- **INFORMATION SUPPLIED**
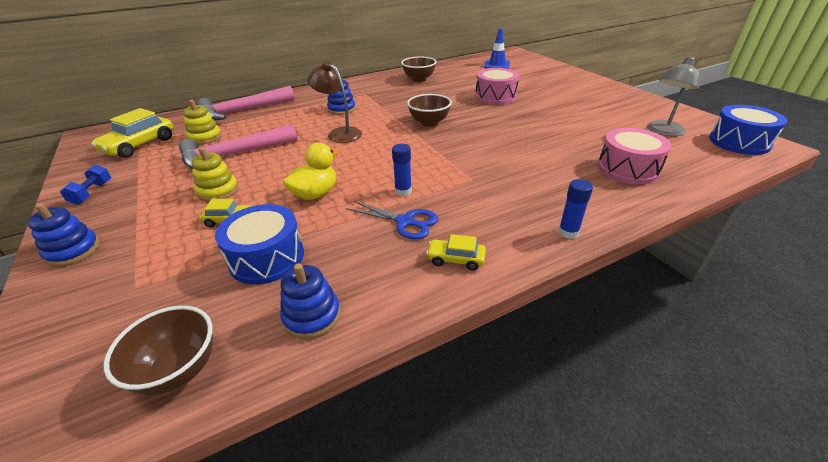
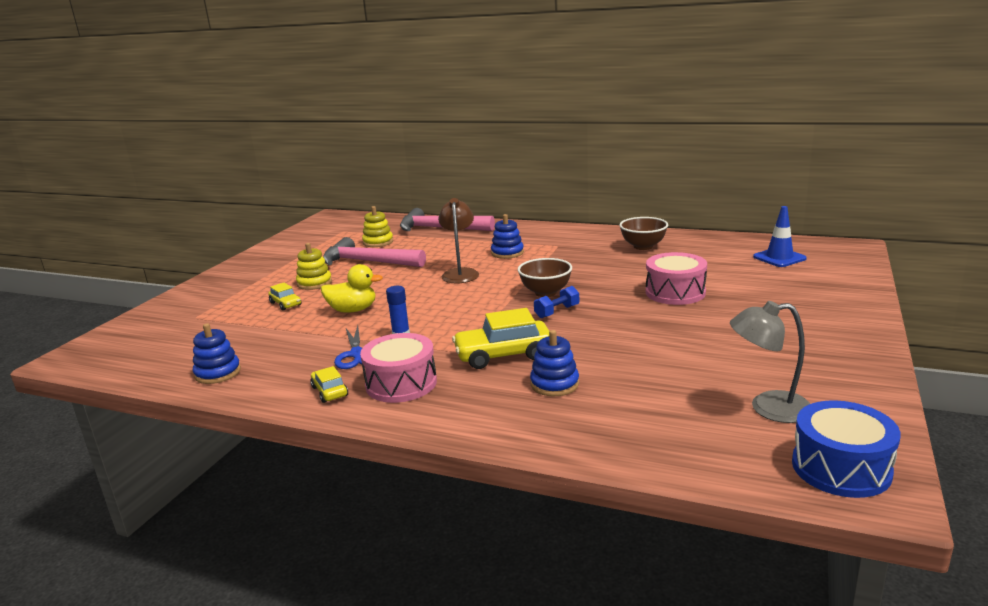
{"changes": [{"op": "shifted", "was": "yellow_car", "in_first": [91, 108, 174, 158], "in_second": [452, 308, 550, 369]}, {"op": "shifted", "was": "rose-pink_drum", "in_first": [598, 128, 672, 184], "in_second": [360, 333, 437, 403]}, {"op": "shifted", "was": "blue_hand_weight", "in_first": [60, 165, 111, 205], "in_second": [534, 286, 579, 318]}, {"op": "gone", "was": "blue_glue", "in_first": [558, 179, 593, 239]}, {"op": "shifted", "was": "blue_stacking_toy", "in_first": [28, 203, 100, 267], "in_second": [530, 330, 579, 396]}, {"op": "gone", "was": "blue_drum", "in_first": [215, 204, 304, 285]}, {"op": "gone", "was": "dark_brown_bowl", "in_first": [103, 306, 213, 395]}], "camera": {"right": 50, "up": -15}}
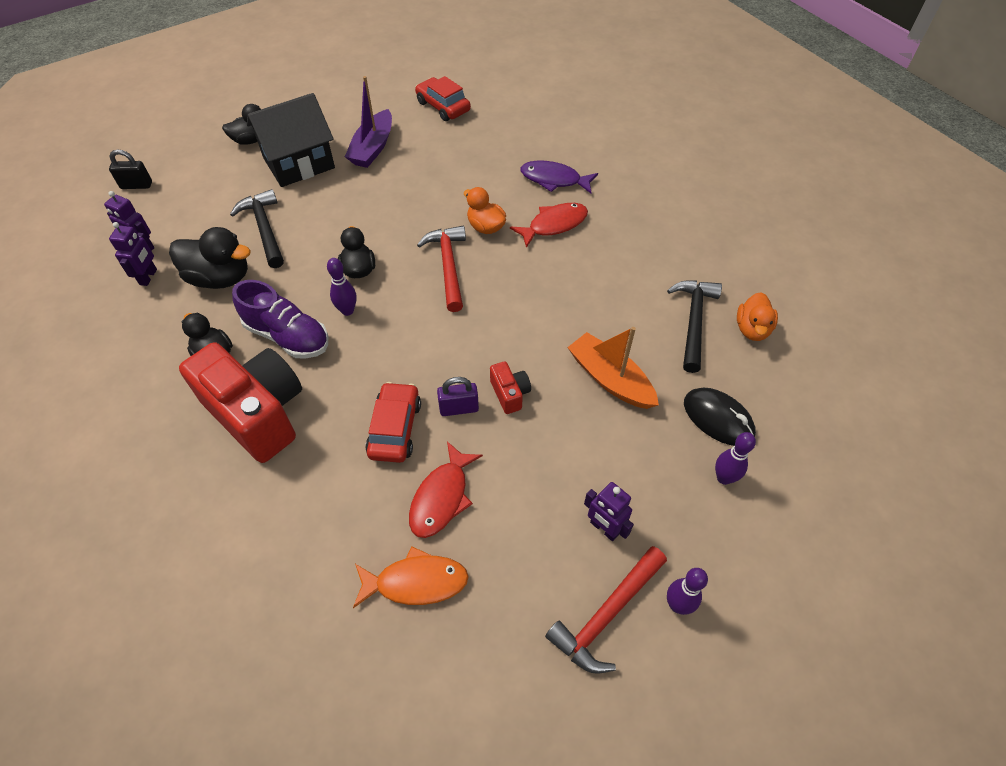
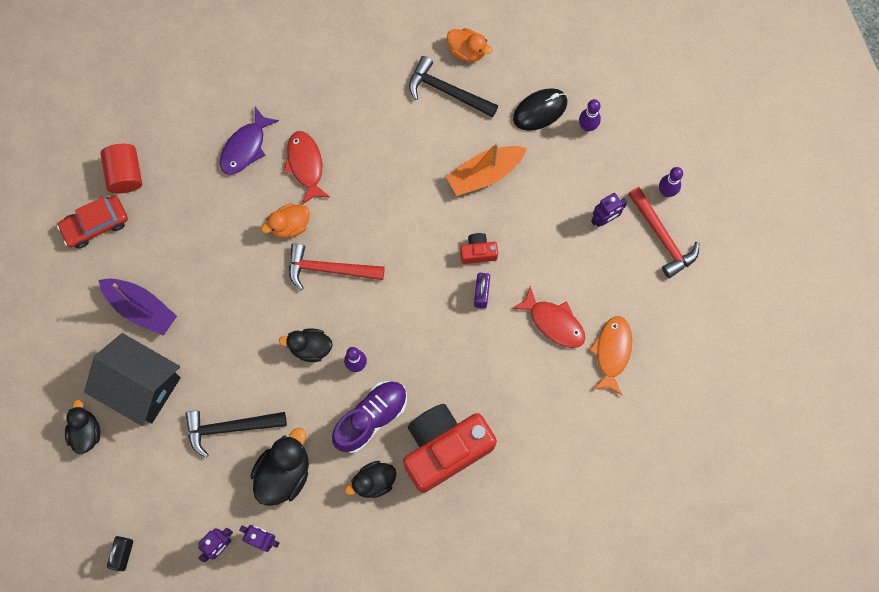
{"changes": [{"op": "rotated", "was": "jet-black_house", "in_first": [247, 93, 335, 187], "in_second": [84, 333, 181, 426], "clockwise": -45}, {"op": "gone", "was": "crimson_car", "in_first": [365, 382, 421, 463]}, {"op": "new", "now": "crimson_cylinder_shape", "in_second": [100, 144, 142, 194]}], "camera": {"right": -75, "up": 20}}
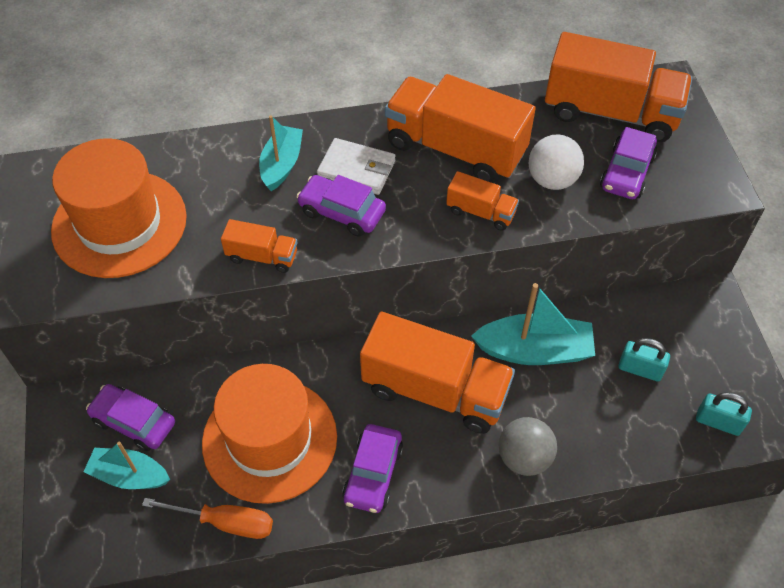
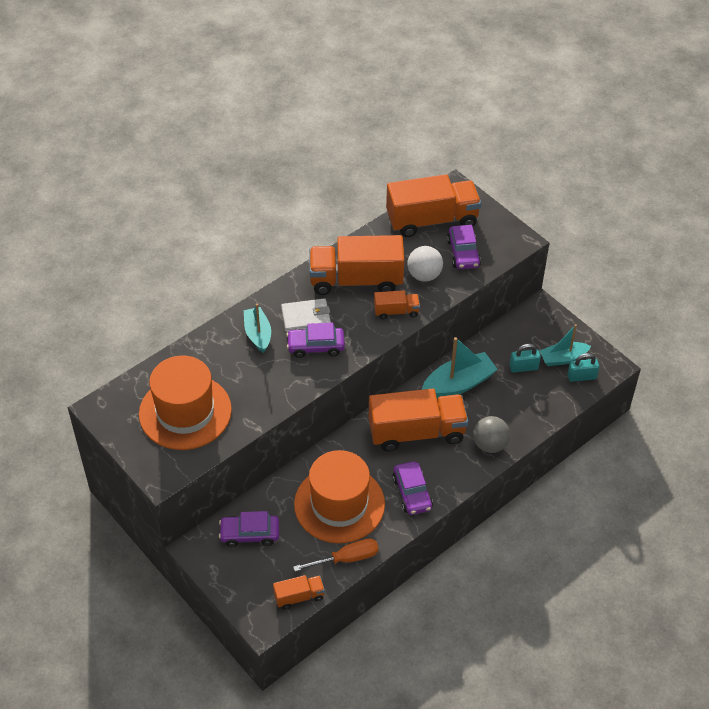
{"changes": [{"op": "shifted", "was": "orange_toy_truck", "in_first": [221, 219, 297, 273], "in_second": [273, 575, 325, 610]}, {"op": "shifted", "was": "aqua_boat", "in_first": [84, 442, 170, 489], "in_second": [540, 324, 591, 366]}], "camera": {"right": -30, "up": -5}}
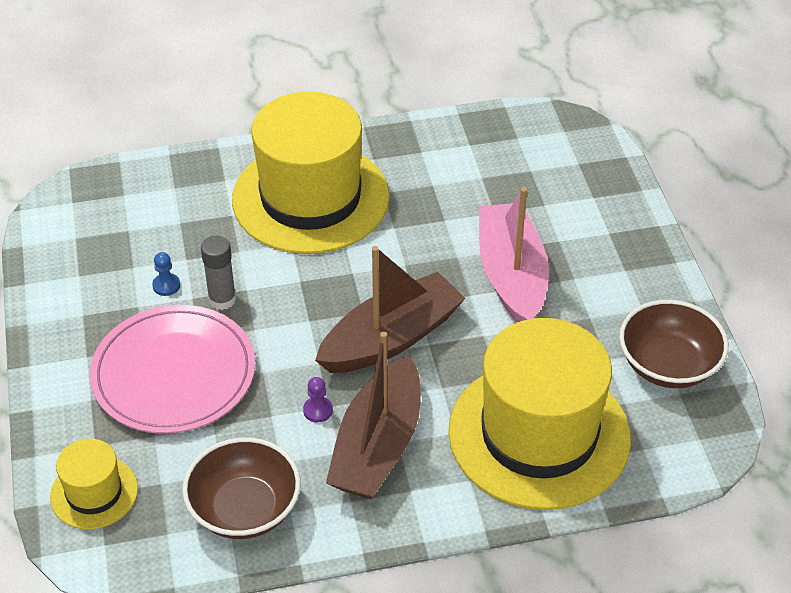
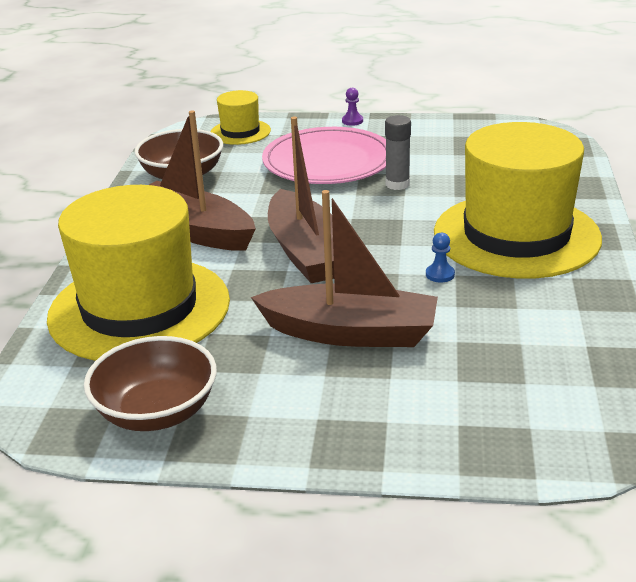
{"changes": [{"op": "repainted", "was": "rose-pink_boat", "now": "dark_brown_boat", "in_first": [479, 187, 549, 322], "in_second": [251, 190, 438, 347]}, {"op": "shifted", "was": "blue_game_pawn", "in_first": [152, 252, 180, 296], "in_second": [426, 233, 455, 283]}, {"op": "shifted", "was": "purple_game_pawn", "in_first": [303, 377, 333, 422], "in_second": [342, 88, 363, 126]}], "camera": {"right": 110, "up": -15}}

- **GOAL OF THE EXERCISE**
All of the material should be written out again exactly, apart from the pictures.

- **ANSWER TO THIS EXERCISE**
{"changes": [{"op": "shifted", "was": "yellow_car", "in_first": [91, 108, 174, 158], "in_second": [452, 308, 550, 369]}, {"op": "shifted", "was": "rose-pink_drum", "in_first": [598, 128, 672, 184], "in_second": [360, 333, 437, 403]}, {"op": "shifted", "was": "blue_hand_weight", "in_first": [60, 165, 111, 205], "in_second": [534, 286, 579, 318]}, {"op": "gone", "was": "blue_glue", "in_first": [558, 179, 593, 239]}, {"op": "shifted", "was": "blue_stacking_toy", "in_first": [28, 203, 100, 267], "in_second": [530, 330, 579, 396]}, {"op": "gone", "was": "blue_drum", "in_first": [215, 204, 304, 285]}, {"op": "gone", "was": "dark_brown_bowl", "in_first": [103, 306, 213, 395]}], "camera": {"right": 50, "up": -15}}
{"changes": [{"op": "rotated", "was": "jet-black_house", "in_first": [247, 93, 335, 187], "in_second": [84, 333, 181, 426], "clockwise": -45}, {"op": "gone", "was": "crimson_car", "in_first": [365, 382, 421, 463]}, {"op": "new", "now": "crimson_cylinder_shape", "in_second": [100, 144, 142, 194]}], "camera": {"right": -75, "up": 20}}
{"changes": [{"op": "shifted", "was": "orange_toy_truck", "in_first": [221, 219, 297, 273], "in_second": [273, 575, 325, 610]}, {"op": "shifted", "was": "aqua_boat", "in_first": [84, 442, 170, 489], "in_second": [540, 324, 591, 366]}], "camera": {"right": -30, "up": -5}}
{"changes": [{"op": "repainted", "was": "rose-pink_boat", "now": "dark_brown_boat", "in_first": [479, 187, 549, 322], "in_second": [251, 190, 438, 347]}, {"op": "shifted", "was": "blue_game_pawn", "in_first": [152, 252, 180, 296], "in_second": [426, 233, 455, 283]}, {"op": "shifted", "was": "purple_game_pawn", "in_first": [303, 377, 333, 422], "in_second": [342, 88, 363, 126]}], "camera": {"right": 110, "up": -15}}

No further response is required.